== THE INPUT
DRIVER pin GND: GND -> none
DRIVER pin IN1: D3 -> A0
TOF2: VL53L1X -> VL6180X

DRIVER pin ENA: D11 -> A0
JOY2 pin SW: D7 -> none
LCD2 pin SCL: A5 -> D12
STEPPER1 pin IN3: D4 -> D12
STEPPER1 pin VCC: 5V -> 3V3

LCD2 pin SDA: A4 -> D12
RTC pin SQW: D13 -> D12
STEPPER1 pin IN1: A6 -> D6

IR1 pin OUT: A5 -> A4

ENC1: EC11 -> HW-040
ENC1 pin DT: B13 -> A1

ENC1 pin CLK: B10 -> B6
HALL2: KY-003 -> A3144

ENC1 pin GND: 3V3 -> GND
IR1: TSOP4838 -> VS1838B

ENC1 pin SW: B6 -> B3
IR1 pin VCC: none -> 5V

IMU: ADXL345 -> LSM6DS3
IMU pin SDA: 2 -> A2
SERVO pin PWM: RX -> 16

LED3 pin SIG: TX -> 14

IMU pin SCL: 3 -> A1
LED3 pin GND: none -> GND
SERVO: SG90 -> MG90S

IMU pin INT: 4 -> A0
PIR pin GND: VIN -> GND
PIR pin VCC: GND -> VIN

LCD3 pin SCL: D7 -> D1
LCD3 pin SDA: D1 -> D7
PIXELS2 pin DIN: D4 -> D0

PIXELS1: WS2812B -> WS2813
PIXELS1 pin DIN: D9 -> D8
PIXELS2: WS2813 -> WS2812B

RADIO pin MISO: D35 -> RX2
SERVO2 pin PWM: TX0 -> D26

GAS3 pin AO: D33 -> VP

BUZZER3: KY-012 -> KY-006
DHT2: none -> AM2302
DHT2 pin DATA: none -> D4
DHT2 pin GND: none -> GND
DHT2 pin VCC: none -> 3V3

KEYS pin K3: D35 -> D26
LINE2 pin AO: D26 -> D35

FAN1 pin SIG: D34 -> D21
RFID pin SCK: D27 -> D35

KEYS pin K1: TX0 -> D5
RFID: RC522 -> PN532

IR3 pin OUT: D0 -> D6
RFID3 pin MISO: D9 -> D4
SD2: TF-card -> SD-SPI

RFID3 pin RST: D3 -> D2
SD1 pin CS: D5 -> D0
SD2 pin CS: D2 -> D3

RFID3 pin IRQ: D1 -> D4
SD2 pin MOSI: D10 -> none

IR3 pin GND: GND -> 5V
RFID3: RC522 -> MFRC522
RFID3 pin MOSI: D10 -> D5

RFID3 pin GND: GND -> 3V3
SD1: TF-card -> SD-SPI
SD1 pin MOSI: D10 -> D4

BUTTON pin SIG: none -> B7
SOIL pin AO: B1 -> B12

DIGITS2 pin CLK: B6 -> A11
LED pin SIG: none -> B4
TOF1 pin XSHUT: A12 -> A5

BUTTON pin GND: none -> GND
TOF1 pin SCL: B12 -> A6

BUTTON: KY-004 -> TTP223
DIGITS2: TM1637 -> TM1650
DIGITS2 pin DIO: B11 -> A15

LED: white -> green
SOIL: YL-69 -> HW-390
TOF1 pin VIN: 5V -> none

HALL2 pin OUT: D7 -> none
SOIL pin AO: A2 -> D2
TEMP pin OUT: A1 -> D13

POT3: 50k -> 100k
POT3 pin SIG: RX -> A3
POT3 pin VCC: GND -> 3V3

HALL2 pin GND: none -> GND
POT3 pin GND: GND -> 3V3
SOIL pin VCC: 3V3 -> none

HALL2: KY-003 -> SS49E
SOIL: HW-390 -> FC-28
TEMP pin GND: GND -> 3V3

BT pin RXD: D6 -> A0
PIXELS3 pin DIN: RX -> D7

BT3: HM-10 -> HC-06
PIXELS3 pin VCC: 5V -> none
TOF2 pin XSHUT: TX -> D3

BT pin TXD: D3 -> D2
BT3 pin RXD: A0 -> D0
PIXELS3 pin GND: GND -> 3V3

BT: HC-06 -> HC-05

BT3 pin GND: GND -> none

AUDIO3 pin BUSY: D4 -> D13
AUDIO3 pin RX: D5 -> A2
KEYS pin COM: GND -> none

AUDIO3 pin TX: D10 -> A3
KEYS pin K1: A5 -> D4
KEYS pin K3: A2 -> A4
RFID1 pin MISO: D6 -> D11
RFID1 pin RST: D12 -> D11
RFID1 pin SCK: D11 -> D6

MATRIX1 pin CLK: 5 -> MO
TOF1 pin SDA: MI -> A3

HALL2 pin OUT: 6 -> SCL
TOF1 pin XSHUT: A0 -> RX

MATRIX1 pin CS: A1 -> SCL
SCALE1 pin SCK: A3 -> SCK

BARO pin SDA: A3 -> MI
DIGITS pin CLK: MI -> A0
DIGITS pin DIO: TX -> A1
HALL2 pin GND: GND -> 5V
====
Return, word for word, the lines of the data above from the line with "SOIL: YL-69 -> HW-390" through the line with "PIXELS3 pin DIN: RX -> D7", inclusive.

_YOUR RESPONSE_.
SOIL: YL-69 -> HW-390
TOF1 pin VIN: 5V -> none

HALL2 pin OUT: D7 -> none
SOIL pin AO: A2 -> D2
TEMP pin OUT: A1 -> D13

POT3: 50k -> 100k
POT3 pin SIG: RX -> A3
POT3 pin VCC: GND -> 3V3

HALL2 pin GND: none -> GND
POT3 pin GND: GND -> 3V3
SOIL pin VCC: 3V3 -> none

HALL2: KY-003 -> SS49E
SOIL: HW-390 -> FC-28
TEMP pin GND: GND -> 3V3

BT pin RXD: D6 -> A0
PIXELS3 pin DIN: RX -> D7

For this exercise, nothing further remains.